WHAT NEEDS TO BE DONE: Output each record below exactly, leaving any picture out of the copy.

(Coordinate-based object records)
-------

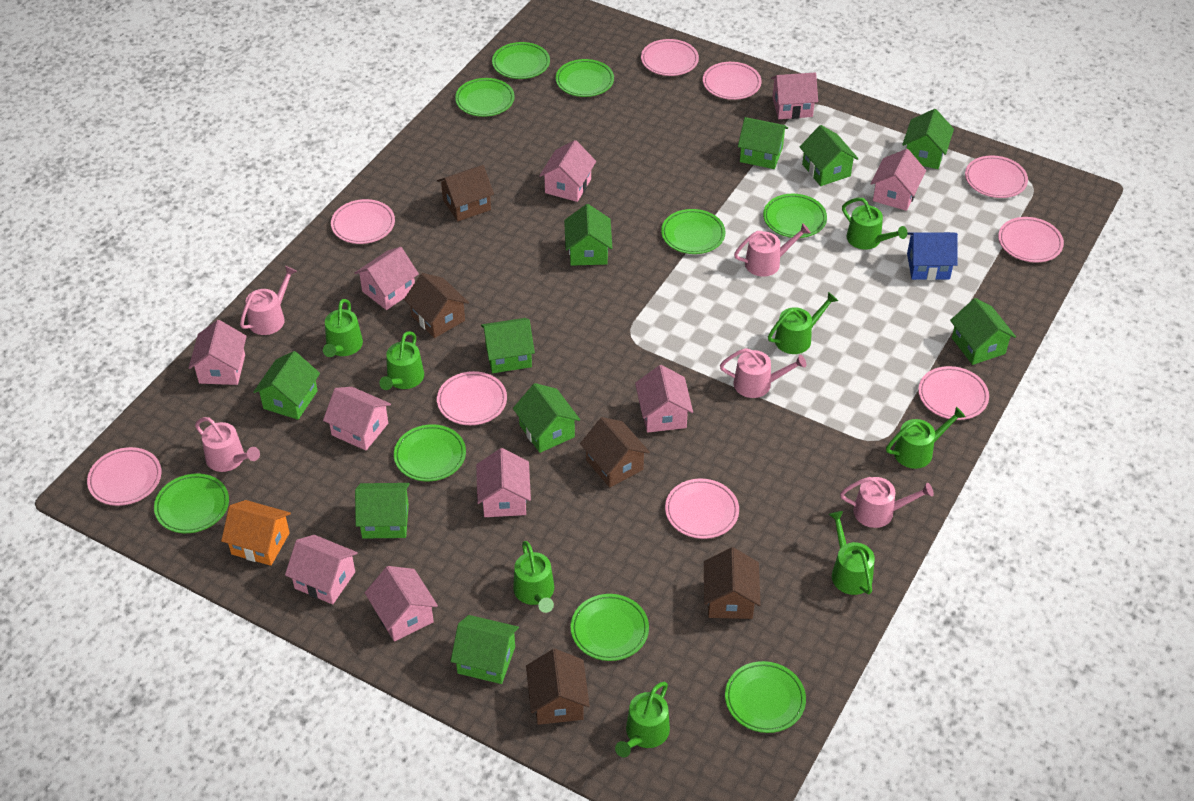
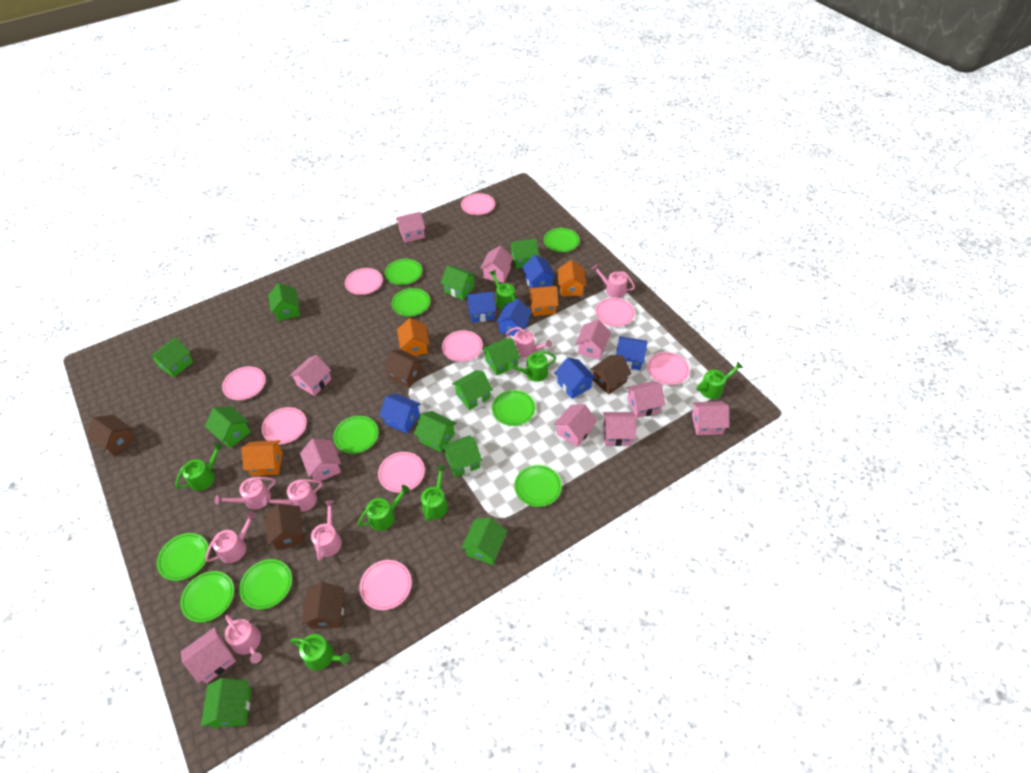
blue house: 1 -> 6
green house: 10 -> 11
green watering can: 8 -> 7
orange house: 1 -> 4
pink watering can: 5 -> 7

-------

WRITTEN SOLUTION:
blue house: 1 -> 6
green house: 10 -> 11
green watering can: 8 -> 7
orange house: 1 -> 4
pink watering can: 5 -> 7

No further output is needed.